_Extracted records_
------------------------------------------------
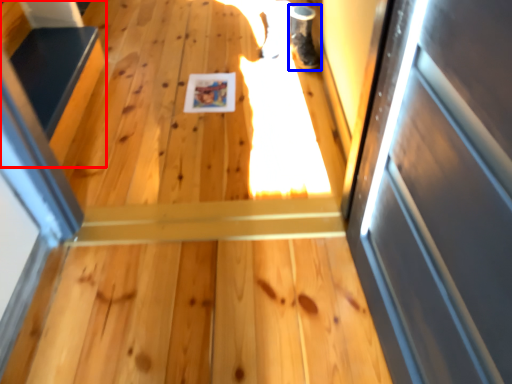
Question: Which of the following is the closest to the observer, stairs (highlighted by a red box) or shoe (highlighted by a blue box)?

Choices:
 (A) stairs
 (B) shoe

Answer: (A)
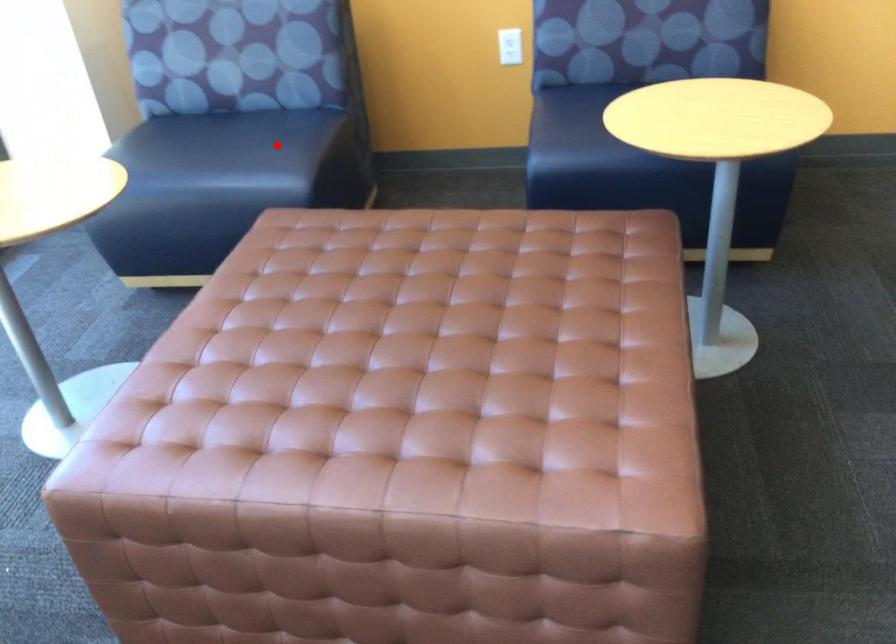
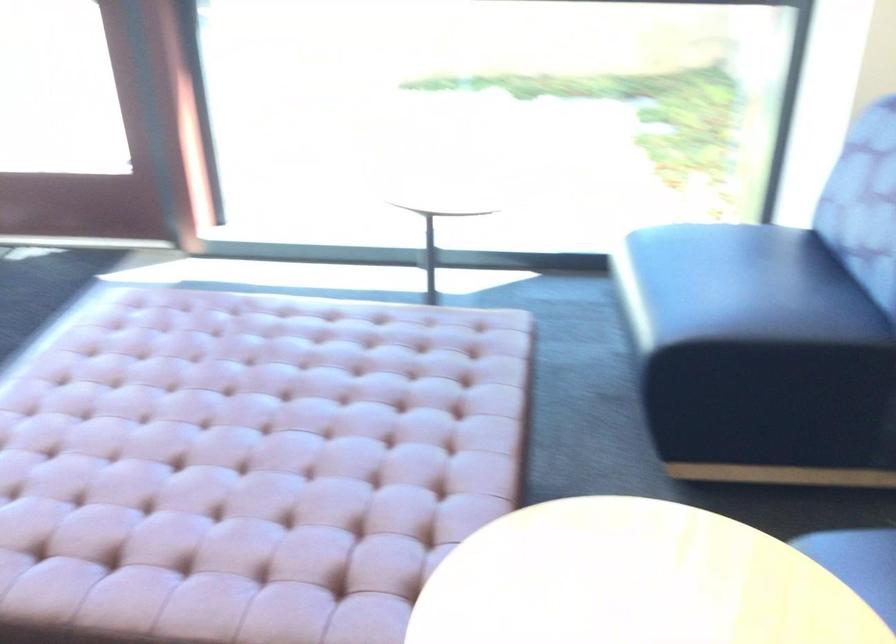
The point at the highlighted location is marked in the first image. Where is the corresponding point in the second image?

(724, 301)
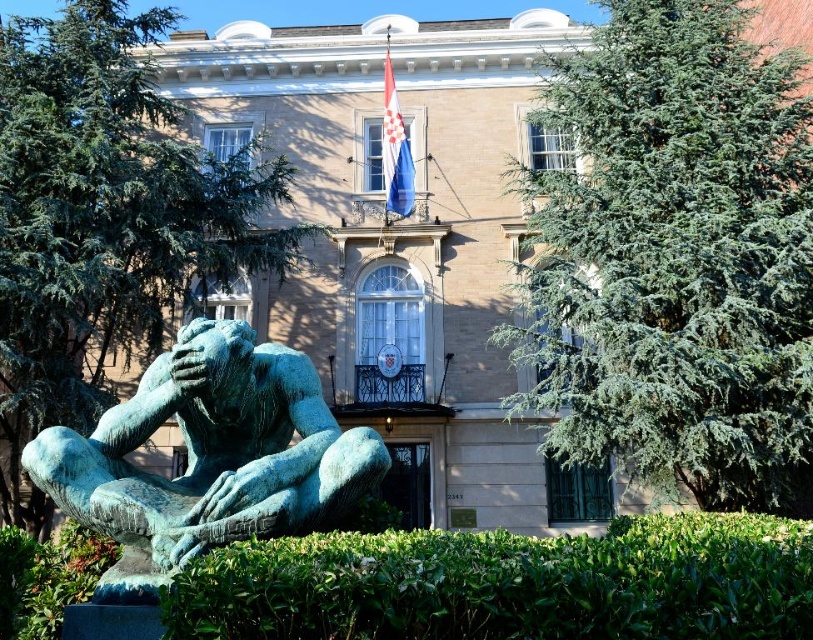
Question: Which object is closer to the camera taking this photo?

Choices:
 (A) green leafy tree at left
 (B) green patina statue at lower left
 (C) green needle-like tree at upper right

Answer: (B)

Question: Which point is closer to the camera taking this photo?

Choices:
 (A) (93, 252)
 (B) (307, 420)

Answer: (B)

Question: Considering the relative positions of green leafy bush at lower center and green patina statue at lower left in the image provided, where is green leafy bush at lower center located with respect to green patina statue at lower left?

Choices:
 (A) right
 (B) left

Answer: (A)

Question: Is green leafy bush at lower center to the left of green patina statue at lower left from the viewer's perspective?

Choices:
 (A) yes
 (B) no

Answer: (B)

Question: Is green leafy bush at lower center to the right of green patina statue at lower left from the viewer's perspective?

Choices:
 (A) yes
 (B) no

Answer: (A)

Question: Which of the following is the closest to the observer?

Choices:
 (A) green leafy bush at lower center
 (B) green needle-like tree at upper right
 (C) green leafy tree at left
 (D) green patina statue at lower left

Answer: (A)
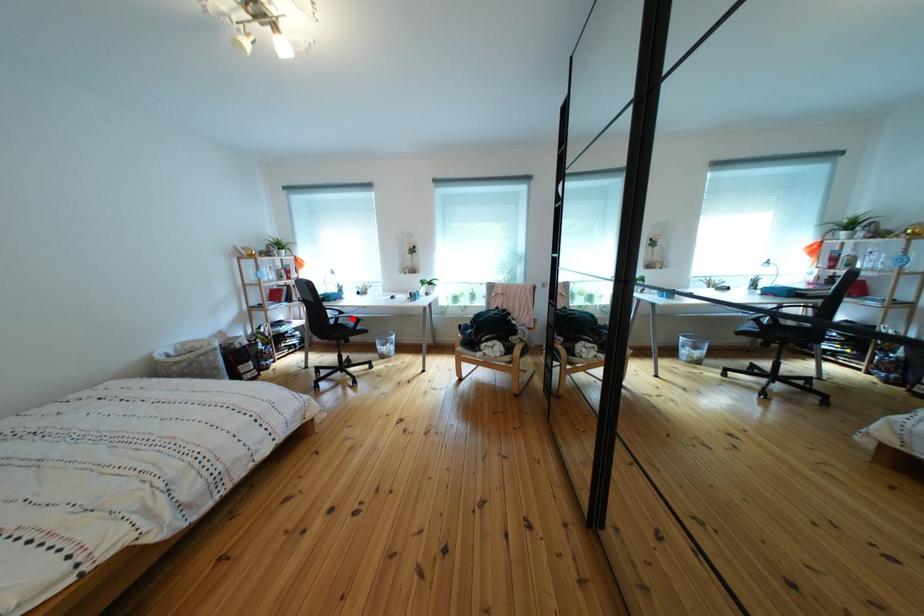
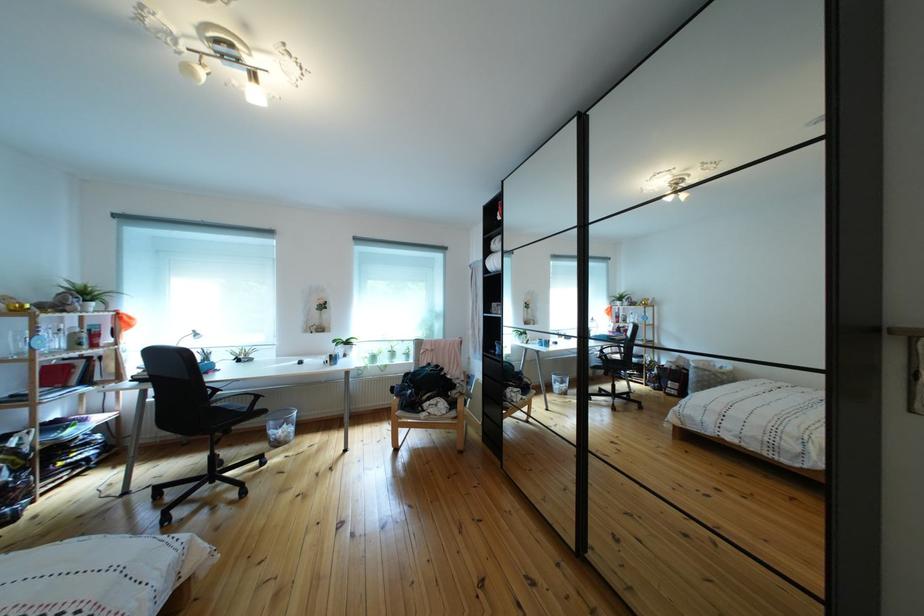
Question: A red point is marked in image1. In image2, is the corresponding 3D point closer to the camera or farther? Reply with the corresponding letter.

Choices:
 (A) The corresponding 3D point is closer.
 (B) The corresponding 3D point is farther.

Answer: (B)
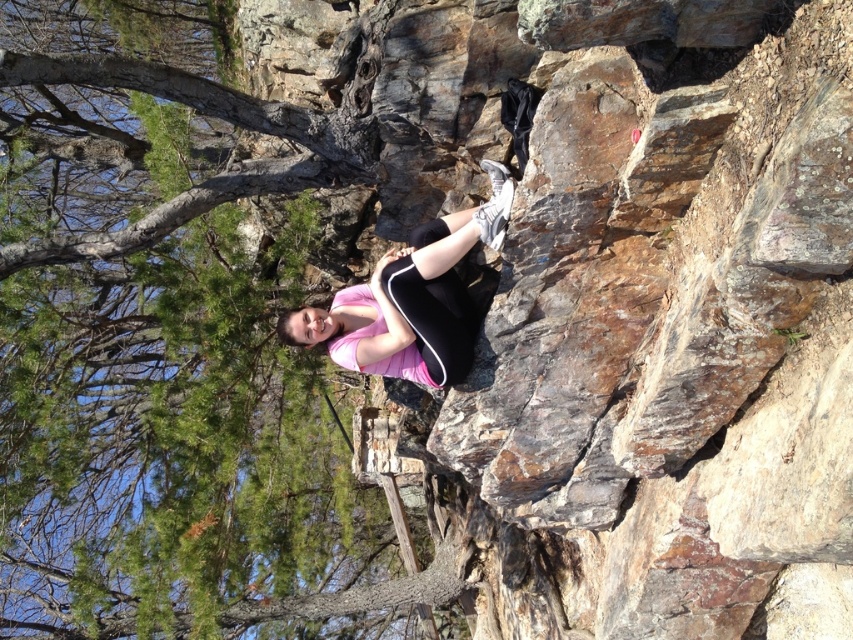
Question: Which of the following is the closest to the observer?

Choices:
 (A) pink matte leggings at center
 (B) rusty stone cliff at center

Answer: (B)

Question: Does rusty stone cliff at center lie in front of pink matte leggings at center?

Choices:
 (A) yes
 (B) no

Answer: (A)

Question: Is rusty stone cliff at center to the left of pink matte leggings at center from the viewer's perspective?

Choices:
 (A) yes
 (B) no

Answer: (A)

Question: Does rusty stone cliff at center appear over pink matte leggings at center?

Choices:
 (A) yes
 (B) no

Answer: (B)

Question: Which point is farther to the camera?

Choices:
 (A) pink matte leggings at center
 (B) rusty stone cliff at center

Answer: (A)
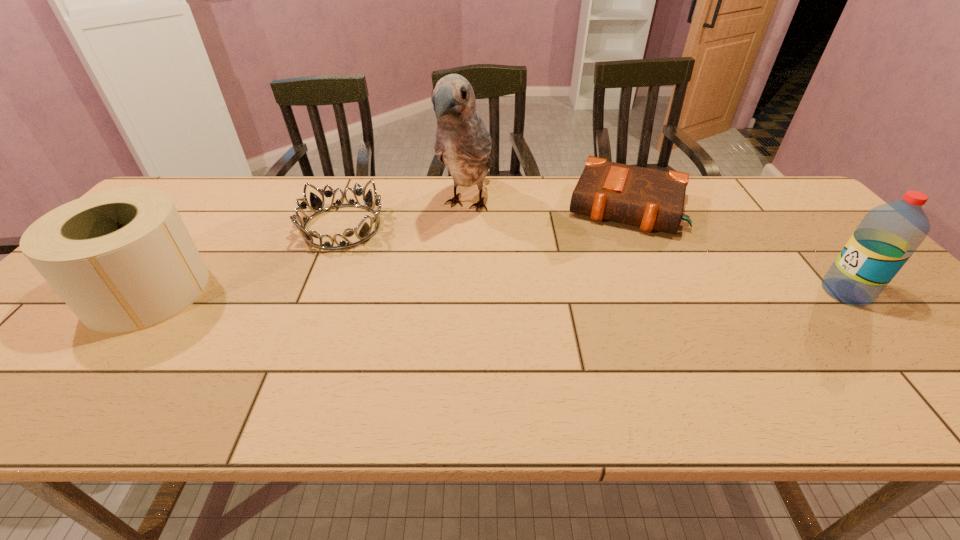
Where is `free space on the desktop that is between the third tallest object and the water bottle and is positioned on the front-facing side of the tallest object`? Image resolution: width=960 pixels, height=540 pixels. free space on the desktop that is between the third tallest object and the water bottle and is positioned on the front-facing side of the tallest object is located at coordinates (416, 292).

The height and width of the screenshot is (540, 960). Identify the location of vacant space on the desktop that is between the third shortest object and the second tallest object and is positioned on the front-facing side of the tiara. (452, 292).

Image resolution: width=960 pixels, height=540 pixels. Find the location of `vacant space on the desktop that is between the third tallest object and the fourth shortest object and is positioned on the spine side of the Bible`. vacant space on the desktop that is between the third tallest object and the fourth shortest object and is positioned on the spine side of the Bible is located at coordinates (601, 292).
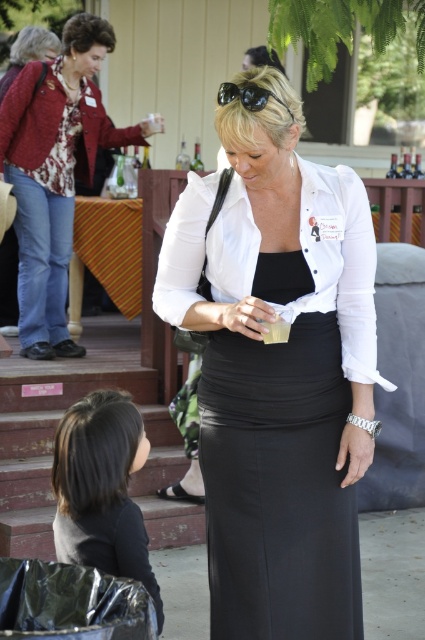
Question: Can you confirm if matte red jacket at upper left is wider than black fabric hair at lower left?

Choices:
 (A) no
 (B) yes

Answer: (B)

Question: Is white matte shirt at center to the right of black matte sunglasses at center from the viewer's perspective?

Choices:
 (A) no
 (B) yes

Answer: (B)

Question: Which point is closer to the camera?

Choices:
 (A) (x=99, y=456)
 (B) (x=232, y=99)
 (C) (x=68, y=180)

Answer: (B)

Question: Can you confirm if matte red jacket at upper left is thinner than black fabric hair at lower left?

Choices:
 (A) yes
 (B) no

Answer: (B)

Question: Considering the real-world distances, which object is closest to the black fabric hair at lower left?

Choices:
 (A) black matte sunglasses at center
 (B) matte red jacket at upper left
 (C) matte white blouse at center
 (D) white matte shirt at center

Answer: (C)

Question: Which is nearer to the black fabric hair at lower left?

Choices:
 (A) white matte shirt at center
 (B) matte white blouse at center

Answer: (B)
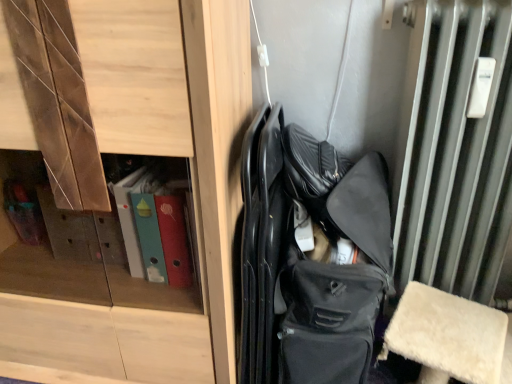
The image size is (512, 384). What do you see at coordinates (310, 257) in the screenshot? I see `matte black bag at center` at bounding box center [310, 257].

At what (x,y) coordinates should I click in order to perform the action: click on matte black bag at center. Please return your answer as a coordinate pair (x, y). Looking at the image, I should click on (310, 257).

Describe the element at coordinates (138, 154) in the screenshot. This screenshot has height=384, width=512. I see `wooden cabinet at center` at that location.

What is the approximate height of wooden cabinet at center?

wooden cabinet at center is 1.17 meters in height.

The width and height of the screenshot is (512, 384). In order to click on wooden cabinet at center in this screenshot , I will do `click(138, 154)`.

I want to click on matte black bag at center, so click(310, 257).

Which object is positioned more to the right, wooden cabinet at center or matte black bag at center?

From the viewer's perspective, matte black bag at center appears more on the right side.

Between wooden cabinet at center and matte black bag at center, which one is positioned behind?

matte black bag at center is behind.

Does point (182, 112) lie behind point (313, 297)?

No, (182, 112) is in front of (313, 297).

From the image's perspective, is wooden cabinet at center on top of matte black bag at center?

Yes, from the image's perspective, wooden cabinet at center is on top of matte black bag at center.

From a real-world perspective, which object stands above the other?

wooden cabinet at center.

Can you confirm if wooden cabinet at center is wider than matte black bag at center?

Indeed, wooden cabinet at center has a greater width compared to matte black bag at center.

Considering the sizes of wooden cabinet at center and matte black bag at center in the image, is wooden cabinet at center taller or shorter than matte black bag at center?

wooden cabinet at center is taller than matte black bag at center.

Which of these two, wooden cabinet at center or matte black bag at center, is smaller?

With smaller size is matte black bag at center.

Is wooden cabinet at center surrounding matte black bag at center?

No, matte black bag at center is not surrounded by wooden cabinet at center.

Is wooden cabinet at center far away from matte black bag at center?

Actually, wooden cabinet at center and matte black bag at center are a little close together.

Consider the image. Is wooden cabinet at center aimed at matte black bag at center?

No, wooden cabinet at center is not oriented towards matte black bag at center.

From the picture: What's the angular difference between wooden cabinet at center and matte black bag at center's facing directions?

The angle between the facing direction of wooden cabinet at center and the facing direction of matte black bag at center is 0.281 degrees.

Image resolution: width=512 pixels, height=384 pixels. I want to click on cabinetry that appears above the matte black bag at center (from a real-world perspective), so click(x=138, y=154).

Does matte black bag at center appear on the left side of wooden cabinet at center?

Incorrect, matte black bag at center is not on the left side of wooden cabinet at center.

Does matte black bag at center lie in front of wooden cabinet at center?

No, the depth of matte black bag at center is greater than that of wooden cabinet at center.

Considering the positions of point (334, 326) and point (163, 79), is point (334, 326) closer or farther from the camera than point (163, 79)?

Clearly, point (334, 326) is more distant from the camera than point (163, 79).

From the image's perspective, who appears lower, matte black bag at center or wooden cabinet at center?

matte black bag at center appears lower in the image.

From a real-world perspective, is matte black bag at center positioned above or below wooden cabinet at center?

In terms of real-world spatial position, matte black bag at center is below wooden cabinet at center.

Is matte black bag at center wider than wooden cabinet at center?

No.

Considering the sizes of matte black bag at center and wooden cabinet at center in the image, is matte black bag at center taller or shorter than wooden cabinet at center?

matte black bag at center is shorter than wooden cabinet at center.

Who is smaller, matte black bag at center or wooden cabinet at center?

matte black bag at center.

Do you think matte black bag at center is within wooden cabinet at center, or outside of it?

The correct answer is: outside.

Is matte black bag at center not close to wooden cabinet at center?

Actually, matte black bag at center and wooden cabinet at center are a little close together.

Could you tell me if matte black bag at center is turned towards wooden cabinet at center?

No, matte black bag at center is not turned towards wooden cabinet at center.

Find the location of a particular element. This screenshot has height=384, width=512. bag directly beneath the wooden cabinet at center (from a real-world perspective) is located at coordinates (310, 257).

What are the coordinates of `cabinetry that appears in front of the matte black bag at center` in the screenshot? It's located at (138, 154).

This screenshot has height=384, width=512. Identify the location of bag that appears below the wooden cabinet at center (from a real-world perspective). (310, 257).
------------------------------------------------
_Exercise aim_
Rewrite all of the data above, renaming "green patina statue" to "bronze statue" everywhere and changing nothing else. Omit the pictures.

_Result of the exercise_
Question: Which of the following is the closest to the observer, stairs (highlighted by a red box) or shoe (highlighted by a blue box)?

Choices:
 (A) stairs
 (B) shoe

Answer: (A)
The point at the highlighted location is marked in the first image. Where is the corresponding point in the second image?

(724, 301)
Question: Which object is closer to the camera taking this photo?

Choices:
 (A) green leafy tree at left
 (B) bronze statue at lower left
 (C) green needle-like tree at upper right

Answer: (B)

Question: Which point is closer to the camera taking this photo?

Choices:
 (A) (93, 252)
 (B) (307, 420)

Answer: (B)

Question: Considering the relative positions of green leafy bush at lower center and bronze statue at lower left in the image provided, where is green leafy bush at lower center located with respect to bronze statue at lower left?

Choices:
 (A) right
 (B) left

Answer: (A)

Question: Is green leafy bush at lower center to the left of bronze statue at lower left from the viewer's perspective?

Choices:
 (A) yes
 (B) no

Answer: (B)

Question: Is green leafy bush at lower center to the right of bronze statue at lower left from the viewer's perspective?

Choices:
 (A) yes
 (B) no

Answer: (A)

Question: Which of the following is the closest to the observer?

Choices:
 (A) green leafy bush at lower center
 (B) green needle-like tree at upper right
 (C) green leafy tree at left
 (D) bronze statue at lower left

Answer: (A)
Question: A red point is marked in image1. In image2, is the corresponding 3D point closer to the camera or farther? Reply with the corresponding letter.

Choices:
 (A) The corresponding 3D point is closer.
 (B) The corresponding 3D point is farther.

Answer: (B)
Question: Which of the following is the closest to the observer?

Choices:
 (A) pink matte leggings at center
 (B) rusty stone cliff at center

Answer: (B)

Question: Does rusty stone cliff at center lie in front of pink matte leggings at center?

Choices:
 (A) yes
 (B) no

Answer: (A)

Question: Is rusty stone cliff at center to the left of pink matte leggings at center from the viewer's perspective?

Choices:
 (A) yes
 (B) no

Answer: (A)

Question: Does rusty stone cliff at center appear over pink matte leggings at center?

Choices:
 (A) yes
 (B) no

Answer: (B)

Question: Which point is farther to the camera?

Choices:
 (A) pink matte leggings at center
 (B) rusty stone cliff at center

Answer: (A)
Where is `free space on the desktop that is between the third tallest object and the water bottle and is positioned on the front-facing side of the tallest object`? Image resolution: width=960 pixels, height=540 pixels. free space on the desktop that is between the third tallest object and the water bottle and is positioned on the front-facing side of the tallest object is located at coordinates (416, 292).

The height and width of the screenshot is (540, 960). Identify the location of vacant space on the desktop that is between the third shortest object and the second tallest object and is positioned on the front-facing side of the tiara. (452, 292).

Image resolution: width=960 pixels, height=540 pixels. Find the location of `vacant space on the desktop that is between the third tallest object and the fourth shortest object and is positioned on the spine side of the Bible`. vacant space on the desktop that is between the third tallest object and the fourth shortest object and is positioned on the spine side of the Bible is located at coordinates (601, 292).
Question: Can you confirm if matte red jacket at upper left is wider than black fabric hair at lower left?

Choices:
 (A) no
 (B) yes

Answer: (B)

Question: Is white matte shirt at center to the right of black matte sunglasses at center from the viewer's perspective?

Choices:
 (A) no
 (B) yes

Answer: (B)

Question: Which point is closer to the camera?

Choices:
 (A) (x=99, y=456)
 (B) (x=232, y=99)
 (C) (x=68, y=180)

Answer: (B)

Question: Can you confirm if matte red jacket at upper left is thinner than black fabric hair at lower left?

Choices:
 (A) yes
 (B) no

Answer: (B)

Question: Considering the real-world distances, which object is closest to the black fabric hair at lower left?

Choices:
 (A) black matte sunglasses at center
 (B) matte red jacket at upper left
 (C) matte white blouse at center
 (D) white matte shirt at center

Answer: (C)

Question: Which is nearer to the black fabric hair at lower left?

Choices:
 (A) white matte shirt at center
 (B) matte white blouse at center

Answer: (B)
The image size is (512, 384). What do you see at coordinates (310, 257) in the screenshot? I see `matte black bag at center` at bounding box center [310, 257].

At what (x,y) coordinates should I click in order to perform the action: click on matte black bag at center. Please return your answer as a coordinate pair (x, y). Looking at the image, I should click on (310, 257).

Describe the element at coordinates (138, 154) in the screenshot. This screenshot has height=384, width=512. I see `wooden cabinet at center` at that location.

What is the approximate height of wooden cabinet at center?

wooden cabinet at center is 1.17 meters in height.

The width and height of the screenshot is (512, 384). In order to click on wooden cabinet at center in this screenshot , I will do `click(138, 154)`.

I want to click on matte black bag at center, so click(310, 257).

Which object is positioned more to the right, wooden cabinet at center or matte black bag at center?

From the viewer's perspective, matte black bag at center appears more on the right side.

Between wooden cabinet at center and matte black bag at center, which one is positioned behind?

matte black bag at center is behind.

Does point (182, 112) lie behind point (313, 297)?

No, (182, 112) is in front of (313, 297).

From the image's perspective, is wooden cabinet at center on top of matte black bag at center?

Yes, from the image's perspective, wooden cabinet at center is on top of matte black bag at center.

From a real-world perspective, which object stands above the other?

wooden cabinet at center.

Can you confirm if wooden cabinet at center is wider than matte black bag at center?

Indeed, wooden cabinet at center has a greater width compared to matte black bag at center.

Considering the sizes of wooden cabinet at center and matte black bag at center in the image, is wooden cabinet at center taller or shorter than matte black bag at center?

wooden cabinet at center is taller than matte black bag at center.

Which of these two, wooden cabinet at center or matte black bag at center, is smaller?

With smaller size is matte black bag at center.

Is wooden cabinet at center surrounding matte black bag at center?

No, matte black bag at center is not surrounded by wooden cabinet at center.

Is wooden cabinet at center far away from matte black bag at center?

Actually, wooden cabinet at center and matte black bag at center are a little close together.

Consider the image. Is wooden cabinet at center aimed at matte black bag at center?

No, wooden cabinet at center is not oriented towards matte black bag at center.

From the picture: What's the angular difference between wooden cabinet at center and matte black bag at center's facing directions?

The angle between the facing direction of wooden cabinet at center and the facing direction of matte black bag at center is 0.281 degrees.

Image resolution: width=512 pixels, height=384 pixels. I want to click on cabinetry that appears above the matte black bag at center (from a real-world perspective), so click(x=138, y=154).

Does matte black bag at center appear on the left side of wooden cabinet at center?

Incorrect, matte black bag at center is not on the left side of wooden cabinet at center.

Does matte black bag at center lie in front of wooden cabinet at center?

No, the depth of matte black bag at center is greater than that of wooden cabinet at center.

Considering the positions of point (334, 326) and point (163, 79), is point (334, 326) closer or farther from the camera than point (163, 79)?

Clearly, point (334, 326) is more distant from the camera than point (163, 79).

From the image's perspective, who appears lower, matte black bag at center or wooden cabinet at center?

matte black bag at center appears lower in the image.

From a real-world perspective, is matte black bag at center positioned above or below wooden cabinet at center?

In terms of real-world spatial position, matte black bag at center is below wooden cabinet at center.

Is matte black bag at center wider than wooden cabinet at center?

No.

Considering the sizes of matte black bag at center and wooden cabinet at center in the image, is matte black bag at center taller or shorter than wooden cabinet at center?

matte black bag at center is shorter than wooden cabinet at center.

Who is smaller, matte black bag at center or wooden cabinet at center?

matte black bag at center.

Do you think matte black bag at center is within wooden cabinet at center, or outside of it?

The correct answer is: outside.

Is matte black bag at center not close to wooden cabinet at center?

Actually, matte black bag at center and wooden cabinet at center are a little close together.

Could you tell me if matte black bag at center is turned towards wooden cabinet at center?

No, matte black bag at center is not turned towards wooden cabinet at center.

Find the location of a particular element. This screenshot has height=384, width=512. bag directly beneath the wooden cabinet at center (from a real-world perspective) is located at coordinates (310, 257).

What are the coordinates of `cabinetry that appears in front of the matte black bag at center` in the screenshot? It's located at (138, 154).

This screenshot has height=384, width=512. Identify the location of bag that appears below the wooden cabinet at center (from a real-world perspective). (310, 257).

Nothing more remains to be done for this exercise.